*Work to complete*
Count every line of the material that holds the string "minus". Respond with the total only.

*Excerpted records*

Content starts

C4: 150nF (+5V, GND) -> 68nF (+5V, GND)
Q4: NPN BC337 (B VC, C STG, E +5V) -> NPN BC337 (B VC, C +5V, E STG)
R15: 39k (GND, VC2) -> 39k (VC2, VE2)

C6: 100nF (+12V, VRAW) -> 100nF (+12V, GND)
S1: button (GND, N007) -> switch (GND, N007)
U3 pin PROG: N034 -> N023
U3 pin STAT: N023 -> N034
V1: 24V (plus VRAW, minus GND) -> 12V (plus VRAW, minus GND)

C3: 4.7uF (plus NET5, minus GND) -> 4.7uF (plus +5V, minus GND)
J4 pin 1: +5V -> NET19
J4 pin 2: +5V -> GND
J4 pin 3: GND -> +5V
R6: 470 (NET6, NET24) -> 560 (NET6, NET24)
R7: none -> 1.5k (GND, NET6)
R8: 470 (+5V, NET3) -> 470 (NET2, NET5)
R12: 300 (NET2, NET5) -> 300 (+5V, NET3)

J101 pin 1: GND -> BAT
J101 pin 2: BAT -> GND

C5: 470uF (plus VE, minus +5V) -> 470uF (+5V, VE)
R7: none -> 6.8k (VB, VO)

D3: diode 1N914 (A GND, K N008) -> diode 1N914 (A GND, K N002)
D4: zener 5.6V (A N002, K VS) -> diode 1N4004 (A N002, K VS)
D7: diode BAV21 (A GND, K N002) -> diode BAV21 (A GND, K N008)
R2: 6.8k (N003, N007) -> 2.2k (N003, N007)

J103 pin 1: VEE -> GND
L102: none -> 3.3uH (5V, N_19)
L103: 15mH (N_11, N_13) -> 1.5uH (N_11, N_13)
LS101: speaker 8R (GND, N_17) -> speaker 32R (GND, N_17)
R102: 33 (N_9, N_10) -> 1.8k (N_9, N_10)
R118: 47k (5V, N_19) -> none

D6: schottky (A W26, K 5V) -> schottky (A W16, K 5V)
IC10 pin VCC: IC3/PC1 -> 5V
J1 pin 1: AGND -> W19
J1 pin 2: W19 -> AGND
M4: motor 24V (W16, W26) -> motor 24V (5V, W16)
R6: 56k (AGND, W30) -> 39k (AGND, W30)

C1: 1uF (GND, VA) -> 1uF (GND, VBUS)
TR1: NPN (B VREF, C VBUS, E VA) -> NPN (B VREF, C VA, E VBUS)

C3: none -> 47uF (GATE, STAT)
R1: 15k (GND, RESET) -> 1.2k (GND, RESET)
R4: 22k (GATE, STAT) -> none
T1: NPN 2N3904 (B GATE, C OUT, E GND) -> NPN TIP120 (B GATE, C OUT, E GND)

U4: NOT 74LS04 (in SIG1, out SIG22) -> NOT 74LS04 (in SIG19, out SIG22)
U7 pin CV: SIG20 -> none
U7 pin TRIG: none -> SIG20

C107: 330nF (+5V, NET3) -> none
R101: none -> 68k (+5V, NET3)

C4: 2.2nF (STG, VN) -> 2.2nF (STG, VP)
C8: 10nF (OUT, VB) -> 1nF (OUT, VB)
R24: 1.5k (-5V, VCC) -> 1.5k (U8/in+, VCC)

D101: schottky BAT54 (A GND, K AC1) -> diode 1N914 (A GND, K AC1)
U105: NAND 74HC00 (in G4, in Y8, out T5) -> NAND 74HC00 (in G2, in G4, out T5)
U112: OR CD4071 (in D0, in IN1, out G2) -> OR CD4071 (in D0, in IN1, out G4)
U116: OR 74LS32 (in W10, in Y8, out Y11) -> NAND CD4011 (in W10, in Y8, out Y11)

Content ends

*Solution to the exercise*
3